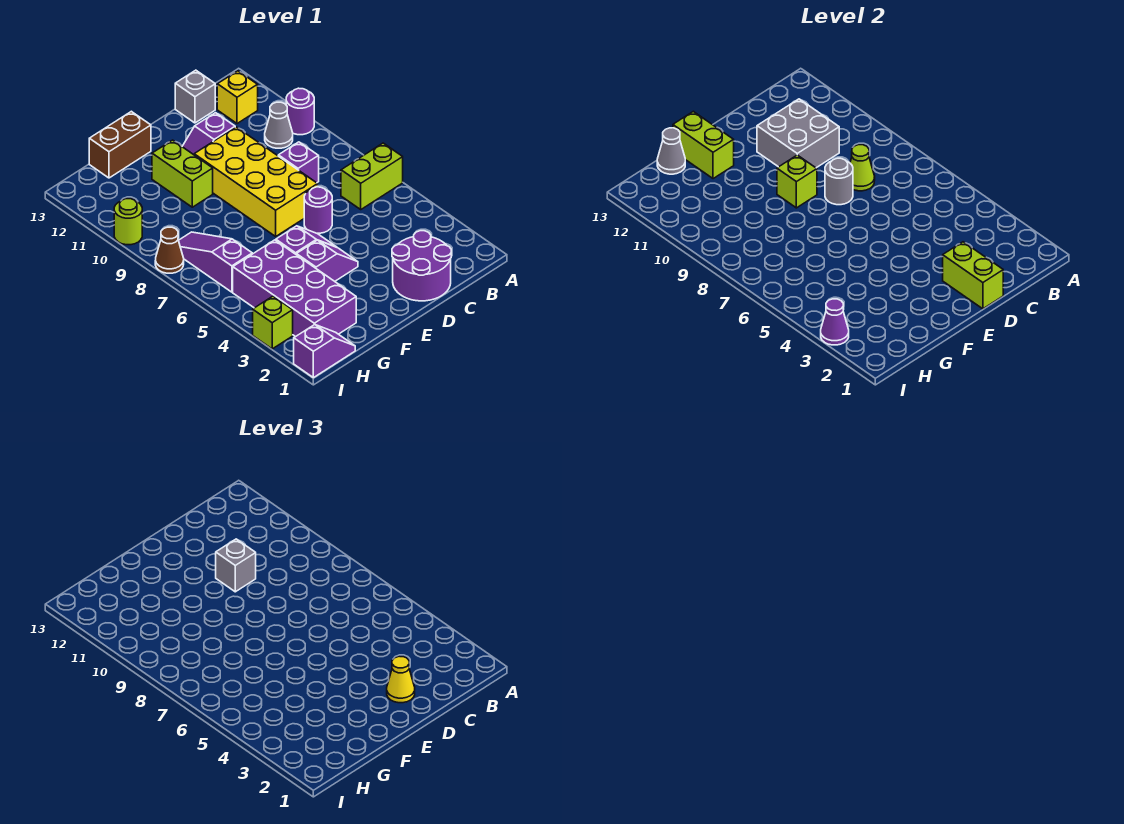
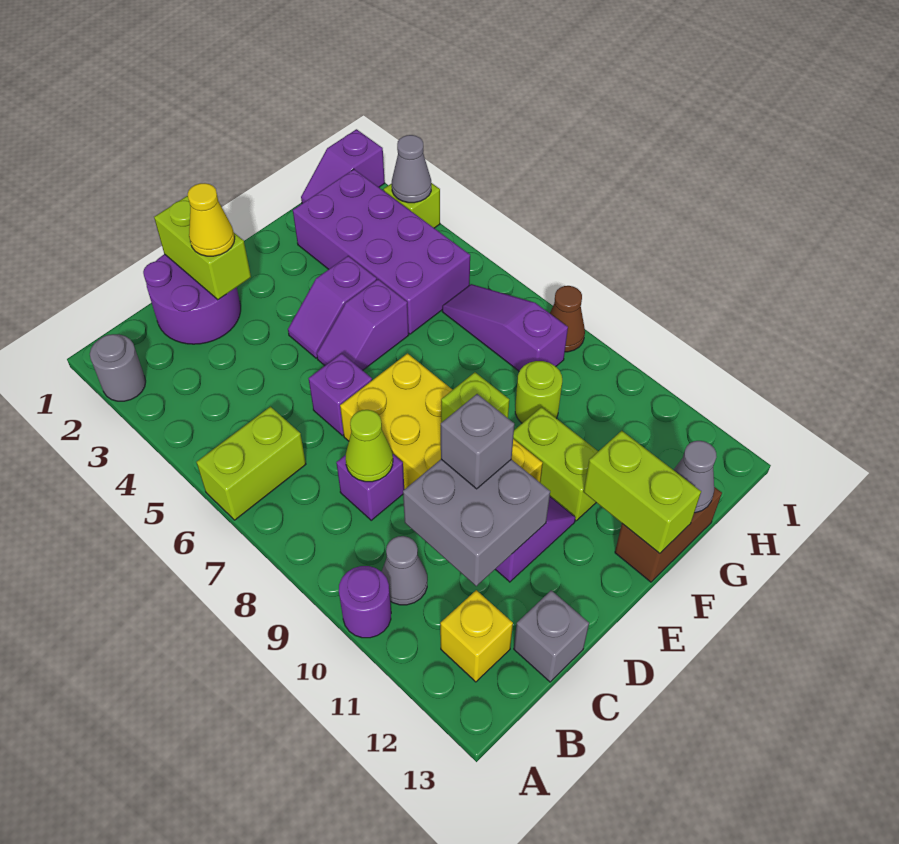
purple 1x1 round brick [304,187,332,233] -> purple 1x1 brick [308,353,372,436]
grey 1x1 round brick [825,158,853,205] -> grey 1x1 round brick moved to [90,334,146,401]
purple 1x3 slope [178,232,252,292] -> purple 1x3 slope turned to [442,284,568,371]
purple 1x1 cone [821,299,849,345] -> grey 1x1 cone [392,135,431,203]
lime 1x1 round brick [114,199,142,245] -> lime 1x1 round brick moved to [515,361,562,423]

* THE TASK
Reproduce the final stretch of the data above: every line from the one holding "grey 1x1 round brick [825,158,853,205]" through the end, inclusive, exactly as written and nothing else.

* FINAL ANSWER
grey 1x1 round brick [825,158,853,205] -> grey 1x1 round brick moved to [90,334,146,401]
purple 1x3 slope [178,232,252,292] -> purple 1x3 slope turned to [442,284,568,371]
purple 1x1 cone [821,299,849,345] -> grey 1x1 cone [392,135,431,203]
lime 1x1 round brick [114,199,142,245] -> lime 1x1 round brick moved to [515,361,562,423]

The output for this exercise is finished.